▸ Exercise instructions:
Each line of the entries that contains the word "none" adds one. Reply with the resulting number only.

▸ Available data:
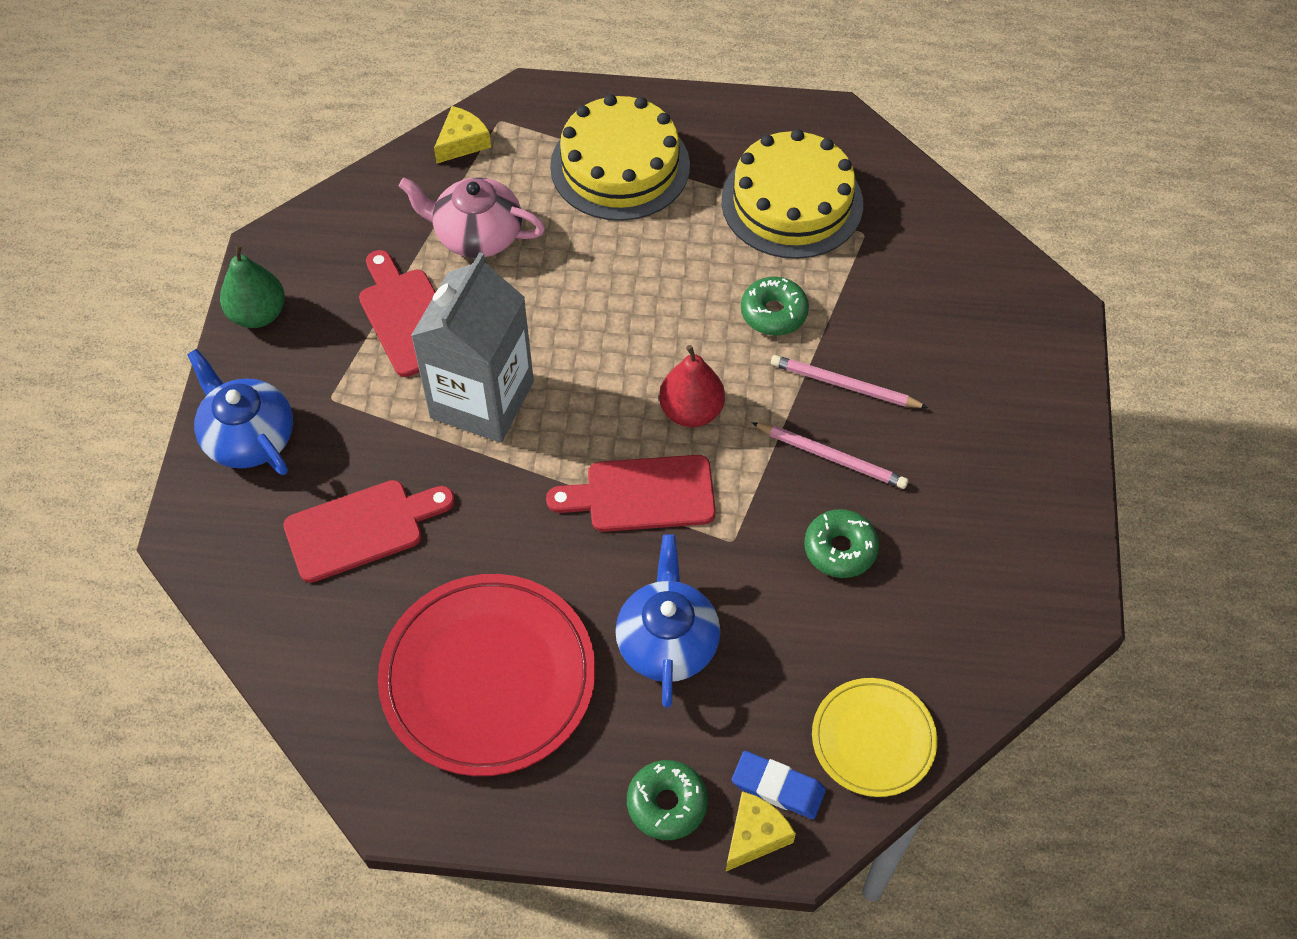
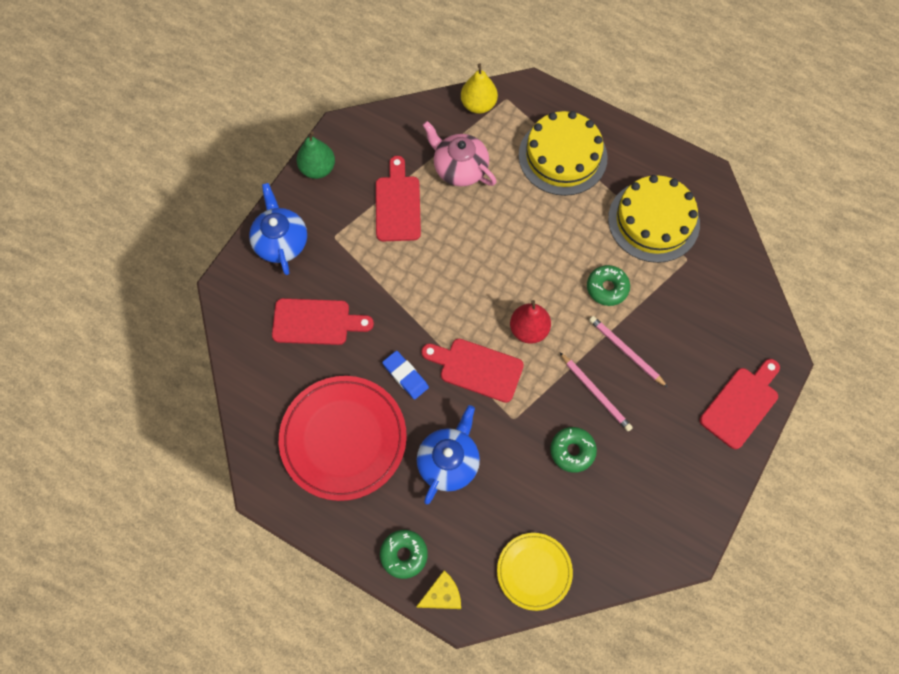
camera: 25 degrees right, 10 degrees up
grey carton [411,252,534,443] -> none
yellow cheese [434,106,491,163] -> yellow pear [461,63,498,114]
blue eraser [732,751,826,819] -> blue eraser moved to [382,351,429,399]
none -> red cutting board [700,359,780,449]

==

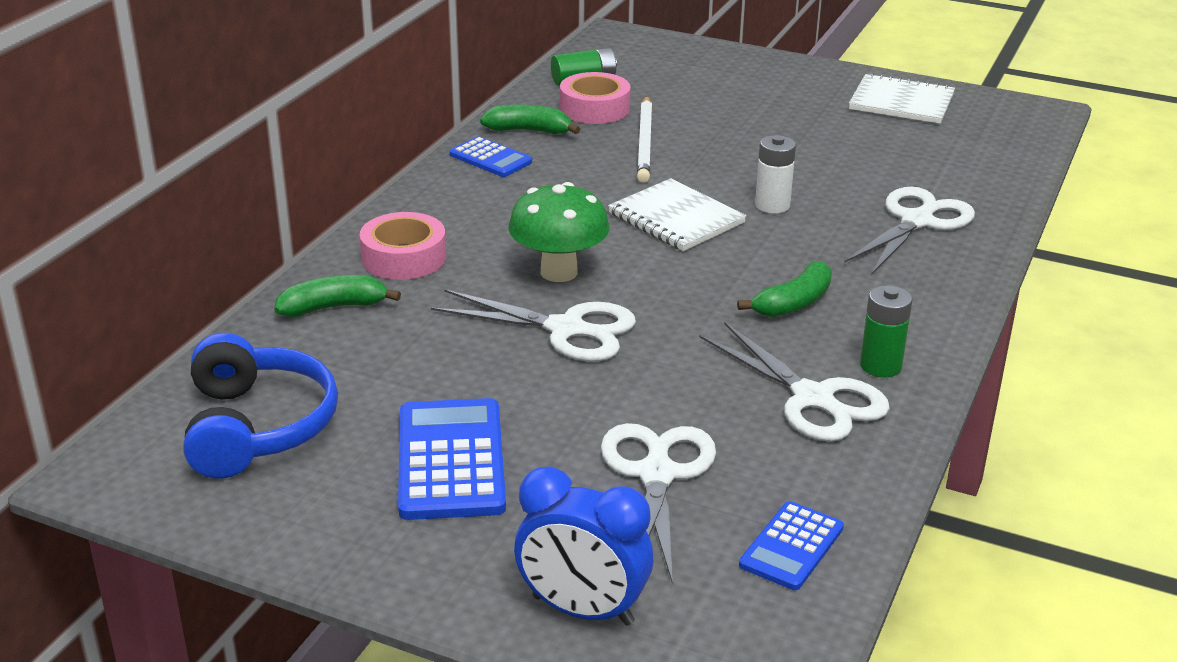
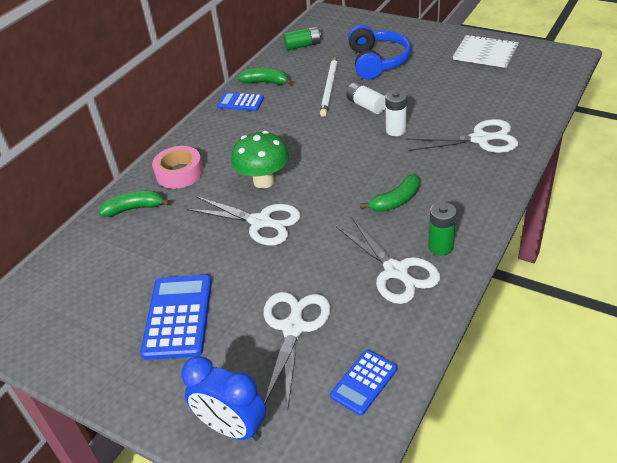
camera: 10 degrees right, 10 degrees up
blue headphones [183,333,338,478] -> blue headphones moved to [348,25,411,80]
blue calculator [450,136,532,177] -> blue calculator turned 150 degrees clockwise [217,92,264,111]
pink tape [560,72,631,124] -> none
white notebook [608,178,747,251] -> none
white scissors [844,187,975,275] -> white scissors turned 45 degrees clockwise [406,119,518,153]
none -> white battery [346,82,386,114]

▸ Expected output:
5